(Records to process Opens)
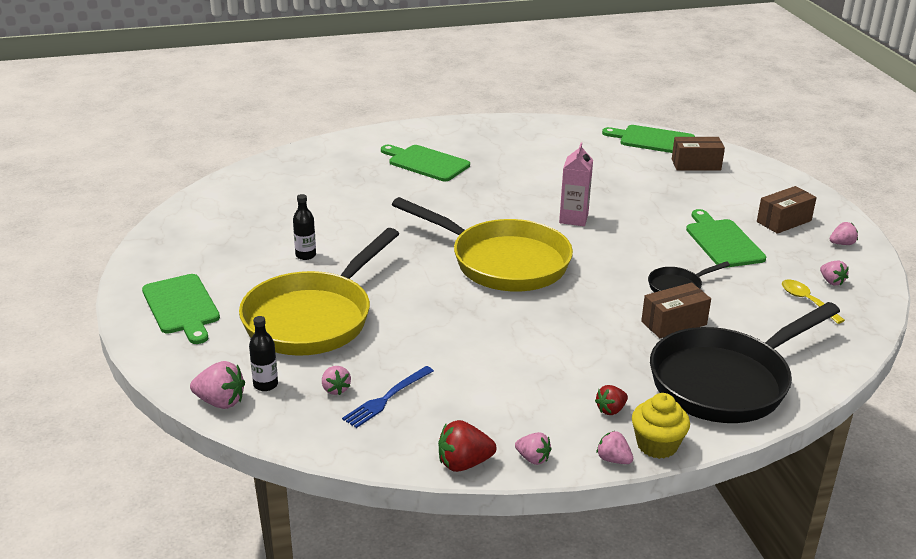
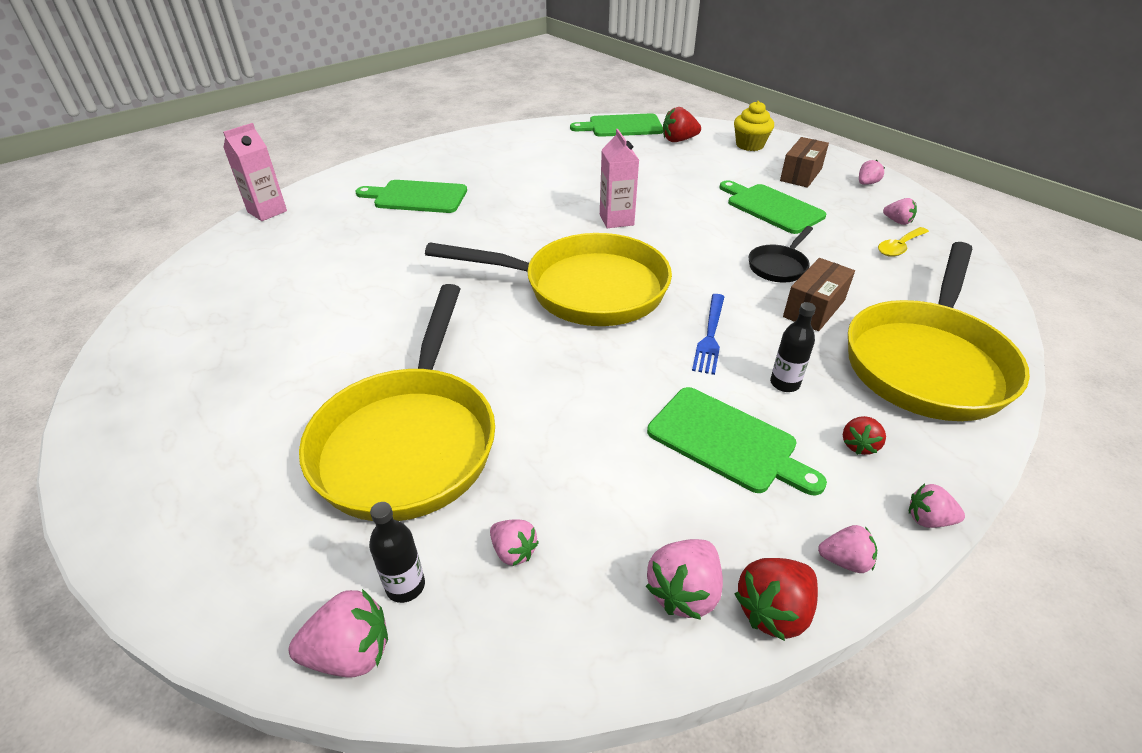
camera: 25 degrees left, 10 degrees up
green cutting board [142,274,220,344] -> green cutting board moved to [647,387,827,495]
black bottle [293,194,316,260] -> black bottle moved to [770,302,816,392]
blue fork [342,366,434,428] -> blue fork moved to [692,294,724,375]
yellow cupcake [632,393,690,459] -> yellow cupcake moved to [734,101,774,151]
black pan [650,302,840,423] -> yellow pan [848,242,1030,421]
brown box [672,137,725,171] -> red strawberry [663,107,701,142]
yellow spoon [782,279,845,324] -> yellow spoon turned 75 degrees counterclockwise [878,227,929,257]
none -> pink carton [223,123,287,221]
none -> pink strawberry [646,539,723,620]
(Records to process Closes)
## What you are asked to do
Reply with exactly the lines from the one containing "black pan [650,302,840,423]" to the last line of the material, inclusive, and with nothing more.

## Written response
black pan [650,302,840,423] -> yellow pan [848,242,1030,421]
brown box [672,137,725,171] -> red strawberry [663,107,701,142]
yellow spoon [782,279,845,324] -> yellow spoon turned 75 degrees counterclockwise [878,227,929,257]
none -> pink carton [223,123,287,221]
none -> pink strawberry [646,539,723,620]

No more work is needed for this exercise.